* [Material provided]

□ □ □ □ □ □ □

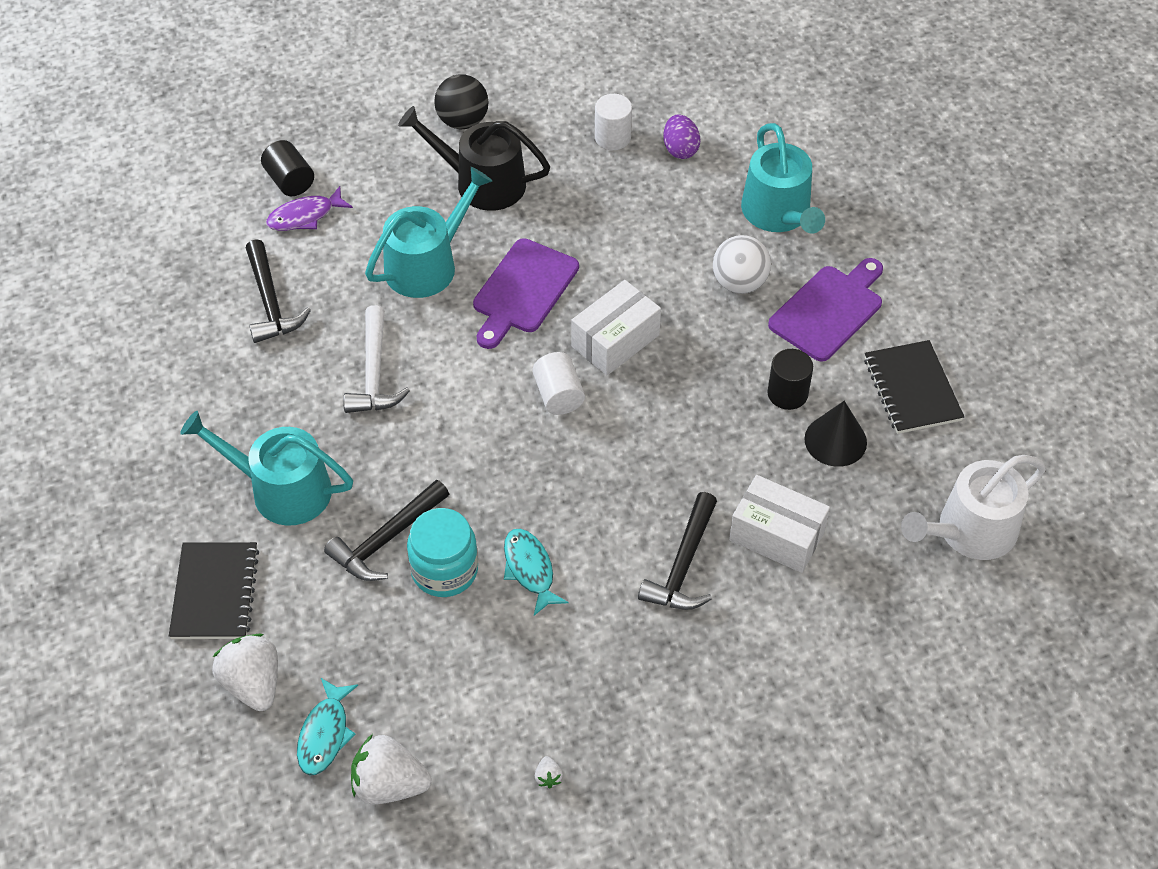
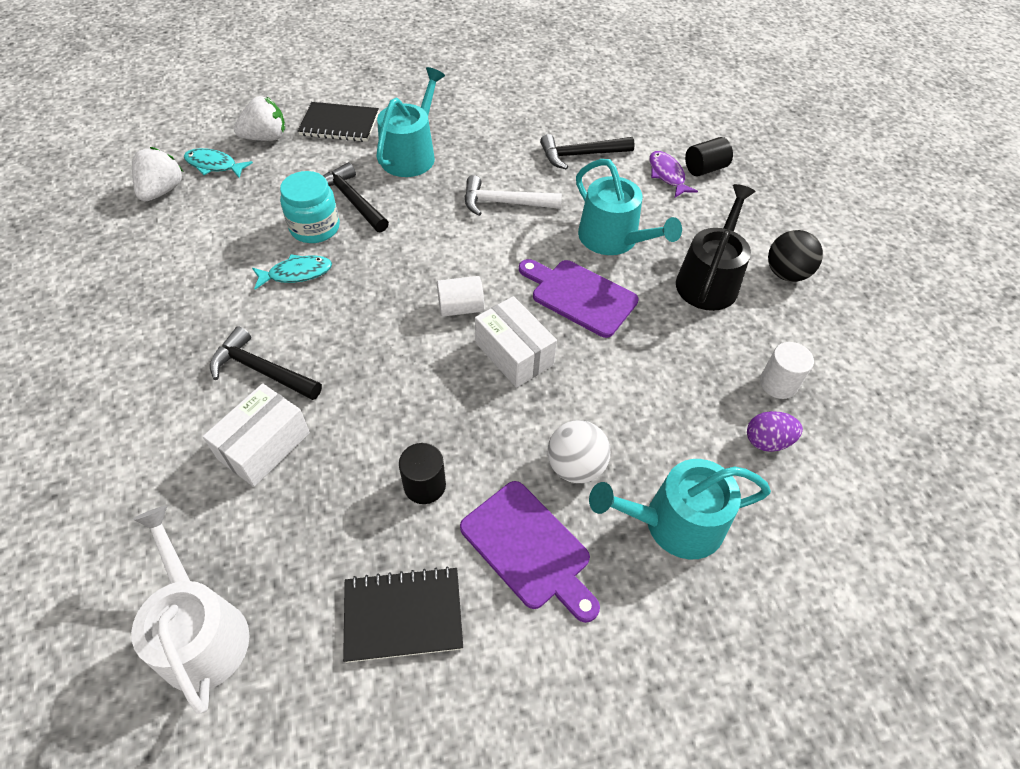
camera: 95 degrees right, 0 degrees up
white strawberry [535,756,563,788] -> none
black cone [804,401,867,467] -> none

□ □ □ □ □ □ □

* [Work request] Every line from the one containing "white strawberry [535,756,563,788] -> none" through the last line above should be retyped exactly; no other lines are wanted.

* [Result for this exercise]
white strawberry [535,756,563,788] -> none
black cone [804,401,867,467] -> none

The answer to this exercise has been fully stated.